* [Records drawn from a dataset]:
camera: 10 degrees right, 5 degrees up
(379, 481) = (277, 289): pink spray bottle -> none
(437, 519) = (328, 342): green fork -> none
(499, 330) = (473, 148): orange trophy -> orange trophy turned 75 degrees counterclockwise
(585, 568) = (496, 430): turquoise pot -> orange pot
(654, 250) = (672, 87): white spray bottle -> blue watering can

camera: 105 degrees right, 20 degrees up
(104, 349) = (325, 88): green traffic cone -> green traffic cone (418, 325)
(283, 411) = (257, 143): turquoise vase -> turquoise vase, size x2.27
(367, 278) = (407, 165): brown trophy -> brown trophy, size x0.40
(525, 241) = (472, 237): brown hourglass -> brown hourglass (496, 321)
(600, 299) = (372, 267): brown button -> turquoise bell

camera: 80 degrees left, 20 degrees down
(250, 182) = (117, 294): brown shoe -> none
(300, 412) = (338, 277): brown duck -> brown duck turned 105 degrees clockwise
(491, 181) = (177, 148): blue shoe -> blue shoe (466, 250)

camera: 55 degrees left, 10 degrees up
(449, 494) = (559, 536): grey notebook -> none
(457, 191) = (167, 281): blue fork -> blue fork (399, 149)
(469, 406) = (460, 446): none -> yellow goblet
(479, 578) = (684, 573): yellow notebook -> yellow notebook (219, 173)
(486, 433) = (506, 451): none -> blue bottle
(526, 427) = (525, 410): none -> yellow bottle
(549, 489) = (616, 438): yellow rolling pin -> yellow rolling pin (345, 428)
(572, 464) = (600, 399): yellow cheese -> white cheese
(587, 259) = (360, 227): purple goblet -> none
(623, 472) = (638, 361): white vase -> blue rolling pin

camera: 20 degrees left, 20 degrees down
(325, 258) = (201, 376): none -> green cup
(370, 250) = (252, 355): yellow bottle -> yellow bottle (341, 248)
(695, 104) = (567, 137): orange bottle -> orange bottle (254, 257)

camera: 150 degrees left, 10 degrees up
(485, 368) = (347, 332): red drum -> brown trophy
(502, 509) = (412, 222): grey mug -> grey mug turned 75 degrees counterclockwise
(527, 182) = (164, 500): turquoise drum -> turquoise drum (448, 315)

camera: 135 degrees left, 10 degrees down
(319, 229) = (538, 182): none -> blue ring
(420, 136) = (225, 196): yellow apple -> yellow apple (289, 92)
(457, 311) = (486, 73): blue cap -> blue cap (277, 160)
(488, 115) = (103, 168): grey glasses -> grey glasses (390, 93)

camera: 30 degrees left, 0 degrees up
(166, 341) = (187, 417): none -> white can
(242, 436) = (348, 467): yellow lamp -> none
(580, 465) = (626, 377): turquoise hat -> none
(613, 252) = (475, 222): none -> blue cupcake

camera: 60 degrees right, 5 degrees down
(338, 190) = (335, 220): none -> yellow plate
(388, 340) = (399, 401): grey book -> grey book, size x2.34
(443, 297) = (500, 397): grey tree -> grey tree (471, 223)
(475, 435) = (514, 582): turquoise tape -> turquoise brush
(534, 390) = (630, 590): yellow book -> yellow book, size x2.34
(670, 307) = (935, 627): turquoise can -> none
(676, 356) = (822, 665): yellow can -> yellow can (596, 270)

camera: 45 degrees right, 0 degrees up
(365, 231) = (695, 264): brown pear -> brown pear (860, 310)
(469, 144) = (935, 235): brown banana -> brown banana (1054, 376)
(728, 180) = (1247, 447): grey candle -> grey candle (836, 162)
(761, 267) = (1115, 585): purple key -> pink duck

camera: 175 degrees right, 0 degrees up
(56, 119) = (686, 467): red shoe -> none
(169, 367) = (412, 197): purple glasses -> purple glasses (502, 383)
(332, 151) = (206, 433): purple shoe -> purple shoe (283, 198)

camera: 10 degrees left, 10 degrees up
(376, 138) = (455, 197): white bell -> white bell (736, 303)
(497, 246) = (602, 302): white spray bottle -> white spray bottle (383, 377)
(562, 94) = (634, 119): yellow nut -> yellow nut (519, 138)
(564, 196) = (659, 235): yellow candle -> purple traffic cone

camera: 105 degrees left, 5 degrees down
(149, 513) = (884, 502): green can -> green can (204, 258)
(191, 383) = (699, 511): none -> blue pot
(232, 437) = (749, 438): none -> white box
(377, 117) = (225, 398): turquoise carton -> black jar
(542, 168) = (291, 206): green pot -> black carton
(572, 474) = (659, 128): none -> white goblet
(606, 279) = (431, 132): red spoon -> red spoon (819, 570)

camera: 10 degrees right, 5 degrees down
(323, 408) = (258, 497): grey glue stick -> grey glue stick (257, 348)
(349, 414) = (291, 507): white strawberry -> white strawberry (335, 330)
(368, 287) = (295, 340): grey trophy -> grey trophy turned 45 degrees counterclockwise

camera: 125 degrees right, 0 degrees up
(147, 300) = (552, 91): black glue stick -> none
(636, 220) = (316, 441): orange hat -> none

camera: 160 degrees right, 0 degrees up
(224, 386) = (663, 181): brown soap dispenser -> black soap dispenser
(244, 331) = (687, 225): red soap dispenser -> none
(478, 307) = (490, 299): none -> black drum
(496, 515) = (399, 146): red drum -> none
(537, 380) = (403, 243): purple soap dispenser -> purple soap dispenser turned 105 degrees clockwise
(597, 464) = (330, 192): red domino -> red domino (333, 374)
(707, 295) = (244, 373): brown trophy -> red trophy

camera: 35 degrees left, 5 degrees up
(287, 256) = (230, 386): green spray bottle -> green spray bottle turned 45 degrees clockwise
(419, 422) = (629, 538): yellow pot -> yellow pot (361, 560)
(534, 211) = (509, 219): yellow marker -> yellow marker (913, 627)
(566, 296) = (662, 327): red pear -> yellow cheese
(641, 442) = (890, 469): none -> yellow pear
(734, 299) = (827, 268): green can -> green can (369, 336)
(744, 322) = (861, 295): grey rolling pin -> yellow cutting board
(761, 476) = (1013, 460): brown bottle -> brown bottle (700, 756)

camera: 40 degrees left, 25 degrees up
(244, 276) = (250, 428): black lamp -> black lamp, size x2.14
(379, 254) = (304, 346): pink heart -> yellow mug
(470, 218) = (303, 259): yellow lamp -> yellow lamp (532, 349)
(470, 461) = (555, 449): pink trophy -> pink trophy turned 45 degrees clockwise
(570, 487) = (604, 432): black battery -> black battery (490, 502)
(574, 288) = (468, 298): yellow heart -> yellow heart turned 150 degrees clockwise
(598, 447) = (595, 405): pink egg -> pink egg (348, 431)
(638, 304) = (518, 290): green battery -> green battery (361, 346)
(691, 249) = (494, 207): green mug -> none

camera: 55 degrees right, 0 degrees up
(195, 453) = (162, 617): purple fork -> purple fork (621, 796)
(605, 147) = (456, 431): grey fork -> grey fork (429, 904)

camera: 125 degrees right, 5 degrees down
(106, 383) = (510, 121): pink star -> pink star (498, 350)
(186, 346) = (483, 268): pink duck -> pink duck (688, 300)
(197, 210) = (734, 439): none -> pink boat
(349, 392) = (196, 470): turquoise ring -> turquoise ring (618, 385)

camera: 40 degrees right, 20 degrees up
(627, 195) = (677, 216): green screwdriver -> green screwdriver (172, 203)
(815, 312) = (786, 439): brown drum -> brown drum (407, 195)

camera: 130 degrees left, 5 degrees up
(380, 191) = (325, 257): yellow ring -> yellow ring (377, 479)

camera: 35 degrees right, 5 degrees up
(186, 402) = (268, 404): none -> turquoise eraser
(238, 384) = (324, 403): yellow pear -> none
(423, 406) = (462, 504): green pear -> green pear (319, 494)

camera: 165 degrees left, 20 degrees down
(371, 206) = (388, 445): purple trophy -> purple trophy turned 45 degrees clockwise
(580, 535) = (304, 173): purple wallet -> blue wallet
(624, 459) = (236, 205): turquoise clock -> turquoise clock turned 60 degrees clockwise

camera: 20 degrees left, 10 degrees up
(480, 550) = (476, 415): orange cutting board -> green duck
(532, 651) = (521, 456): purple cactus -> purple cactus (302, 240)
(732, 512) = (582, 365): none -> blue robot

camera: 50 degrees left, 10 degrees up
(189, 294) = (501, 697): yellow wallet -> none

* [Goal of the exercise]: Begin at the line that has "(437, 519) = (328, 342): green fork -> none" in the entries above; stop after the line that has "camera: 20 degrees left, 20 degrees down". Transcribe exactly those lines and no others.

* [Task response]:
(437, 519) = (328, 342): green fork -> none
(499, 330) = (473, 148): orange trophy -> orange trophy turned 75 degrees counterclockwise
(585, 568) = (496, 430): turquoise pot -> orange pot
(654, 250) = (672, 87): white spray bottle -> blue watering can

camera: 105 degrees right, 20 degrees up
(104, 349) = (325, 88): green traffic cone -> green traffic cone (418, 325)
(283, 411) = (257, 143): turquoise vase -> turquoise vase, size x2.27
(367, 278) = (407, 165): brown trophy -> brown trophy, size x0.40
(525, 241) = (472, 237): brown hourglass -> brown hourglass (496, 321)
(600, 299) = (372, 267): brown button -> turquoise bell

camera: 80 degrees left, 20 degrees down
(250, 182) = (117, 294): brown shoe -> none
(300, 412) = (338, 277): brown duck -> brown duck turned 105 degrees clockwise
(491, 181) = (177, 148): blue shoe -> blue shoe (466, 250)

camera: 55 degrees left, 10 degrees up
(449, 494) = (559, 536): grey notebook -> none
(457, 191) = (167, 281): blue fork -> blue fork (399, 149)
(469, 406) = (460, 446): none -> yellow goblet
(479, 578) = (684, 573): yellow notebook -> yellow notebook (219, 173)
(486, 433) = (506, 451): none -> blue bottle
(526, 427) = (525, 410): none -> yellow bottle
(549, 489) = (616, 438): yellow rolling pin -> yellow rolling pin (345, 428)
(572, 464) = (600, 399): yellow cheese -> white cheese
(587, 259) = (360, 227): purple goblet -> none
(623, 472) = (638, 361): white vase -> blue rolling pin

camera: 20 degrees left, 20 degrees down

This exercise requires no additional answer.